(Stored entries)

----------------------------------------

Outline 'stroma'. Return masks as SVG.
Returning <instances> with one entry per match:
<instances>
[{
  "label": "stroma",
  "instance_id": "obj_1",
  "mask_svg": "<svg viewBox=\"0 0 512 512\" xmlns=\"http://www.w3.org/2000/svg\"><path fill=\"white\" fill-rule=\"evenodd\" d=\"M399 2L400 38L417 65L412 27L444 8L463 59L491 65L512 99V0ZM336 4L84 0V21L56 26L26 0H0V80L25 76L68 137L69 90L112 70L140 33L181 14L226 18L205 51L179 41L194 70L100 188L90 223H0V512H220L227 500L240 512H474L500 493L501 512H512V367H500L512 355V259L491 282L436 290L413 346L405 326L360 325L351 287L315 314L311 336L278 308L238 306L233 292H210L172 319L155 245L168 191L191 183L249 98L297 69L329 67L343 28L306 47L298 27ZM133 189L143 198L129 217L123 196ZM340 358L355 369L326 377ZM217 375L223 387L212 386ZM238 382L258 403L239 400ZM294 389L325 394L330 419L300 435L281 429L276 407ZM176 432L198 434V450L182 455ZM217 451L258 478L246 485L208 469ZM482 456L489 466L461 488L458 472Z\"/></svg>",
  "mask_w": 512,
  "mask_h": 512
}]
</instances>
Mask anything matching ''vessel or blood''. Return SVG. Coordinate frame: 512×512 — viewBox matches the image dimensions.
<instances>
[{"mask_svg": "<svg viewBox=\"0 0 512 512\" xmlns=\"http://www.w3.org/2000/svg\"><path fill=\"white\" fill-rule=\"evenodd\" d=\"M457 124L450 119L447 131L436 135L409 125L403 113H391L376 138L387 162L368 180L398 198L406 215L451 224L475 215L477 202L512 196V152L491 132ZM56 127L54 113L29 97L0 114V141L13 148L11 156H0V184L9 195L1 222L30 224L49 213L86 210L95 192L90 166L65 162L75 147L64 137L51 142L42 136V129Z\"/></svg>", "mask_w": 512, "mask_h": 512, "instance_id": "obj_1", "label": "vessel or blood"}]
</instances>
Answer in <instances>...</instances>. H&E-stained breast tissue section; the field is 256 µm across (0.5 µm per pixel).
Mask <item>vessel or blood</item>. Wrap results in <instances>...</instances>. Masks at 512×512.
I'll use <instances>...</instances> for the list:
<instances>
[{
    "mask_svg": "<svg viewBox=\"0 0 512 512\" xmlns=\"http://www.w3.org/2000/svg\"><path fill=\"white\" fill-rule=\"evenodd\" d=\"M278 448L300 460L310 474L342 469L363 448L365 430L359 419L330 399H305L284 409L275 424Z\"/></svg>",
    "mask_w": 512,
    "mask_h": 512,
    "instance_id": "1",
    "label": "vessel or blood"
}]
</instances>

----------------------------------------

## EXERCISE INSTRUCTIONS
Each record should come back exactly as written.

## SOLVED EXERCISE
Outline 'stroma'. Return masks as SVG.
Returning <instances> with one entry per match:
<instances>
[{
  "label": "stroma",
  "instance_id": "obj_1",
  "mask_svg": "<svg viewBox=\"0 0 512 512\" xmlns=\"http://www.w3.org/2000/svg\"><path fill=\"white\" fill-rule=\"evenodd\" d=\"M399 2L400 38L417 65L412 27L444 8L463 59L491 65L512 99V0ZM336 4L84 0V21L56 26L26 0H0V80L25 76L68 137L69 90L112 70L140 33L181 14L226 18L205 51L179 41L194 70L100 188L90 223H0V512H220L227 500L240 512H474L500 493L501 512H512V367H500L512 355V259L491 282L436 290L413 346L405 326L360 325L351 287L315 314L311 336L278 308L238 306L233 292H210L172 319L155 245L168 191L191 183L249 98L297 69L329 67L343 28L306 47L298 27ZM133 189L143 198L129 217L123 196ZM340 358L355 369L326 377ZM217 375L223 387L212 386ZM238 382L258 403L239 400ZM294 389L325 394L330 419L300 435L281 429L276 407ZM176 432L198 434V450L182 455ZM217 451L258 478L246 485L208 469ZM482 456L489 466L461 488L458 472Z\"/></svg>",
  "mask_w": 512,
  "mask_h": 512
}]
</instances>
Mask anything matching ''vessel or blood''. Return SVG. Coordinate frame: 512×512 — viewBox matches the image dimensions.
<instances>
[{"mask_svg": "<svg viewBox=\"0 0 512 512\" xmlns=\"http://www.w3.org/2000/svg\"><path fill=\"white\" fill-rule=\"evenodd\" d=\"M457 124L450 119L447 131L436 135L409 125L403 113H391L376 138L387 162L368 180L398 198L406 215L451 224L475 215L477 202L512 196V152L491 132ZM56 127L54 113L29 97L0 114V141L13 148L11 156H0V184L9 195L1 222L30 224L49 213L86 210L95 192L90 166L65 162L75 147L64 137L51 142L42 136V129Z\"/></svg>", "mask_w": 512, "mask_h": 512, "instance_id": "obj_1", "label": "vessel or blood"}]
</instances>
Answer in <instances>...</instances>. H&E-stained breast tissue section; the field is 256 µm across (0.5 µm per pixel).
Mask <item>vessel or blood</item>. Wrap results in <instances>...</instances>. Masks at 512×512.
I'll use <instances>...</instances> for the list:
<instances>
[{
    "mask_svg": "<svg viewBox=\"0 0 512 512\" xmlns=\"http://www.w3.org/2000/svg\"><path fill=\"white\" fill-rule=\"evenodd\" d=\"M278 448L300 460L310 474L342 469L363 448L365 430L359 419L330 399H305L284 409L275 424Z\"/></svg>",
    "mask_w": 512,
    "mask_h": 512,
    "instance_id": "1",
    "label": "vessel or blood"
}]
</instances>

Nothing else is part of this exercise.